> **DATASET CONTENT**
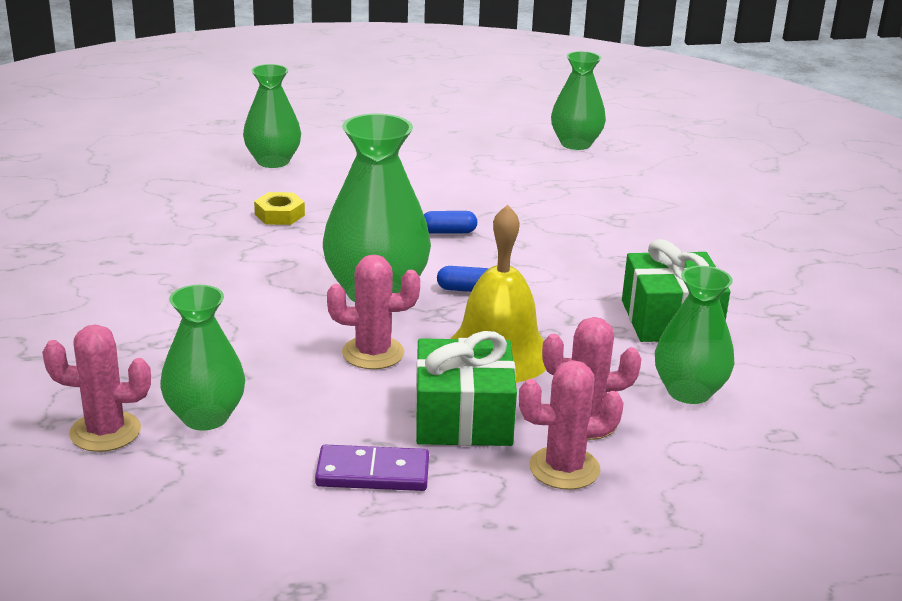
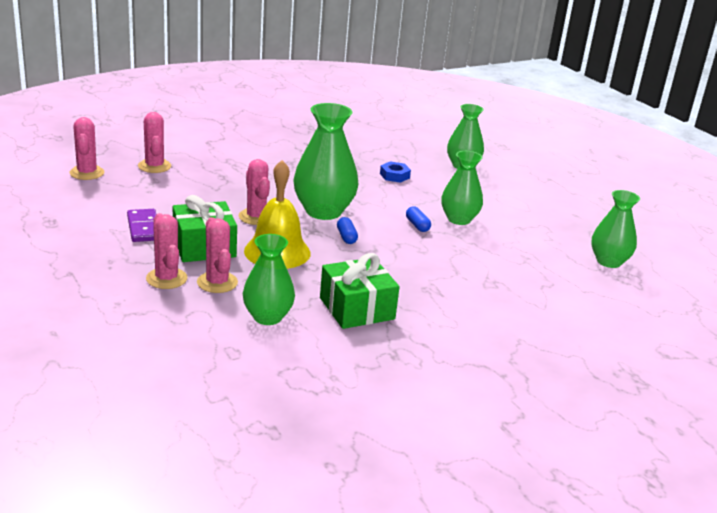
camera: 70 degrees right, 0 degrees up
green vase [160,285,245,430] -> green vase moved to [441,151,483,225]
yellow nut [254,192,305,225] -> blue nut [380,161,411,183]
none -> pink cactus [70,117,104,180]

> **TASK ITEM**
Output all of the data word for word, excluding any pictures.

> **WRITTEN SOLUTION**
camera: 70 degrees right, 0 degrees up
green vase [160,285,245,430] -> green vase moved to [441,151,483,225]
yellow nut [254,192,305,225] -> blue nut [380,161,411,183]
none -> pink cactus [70,117,104,180]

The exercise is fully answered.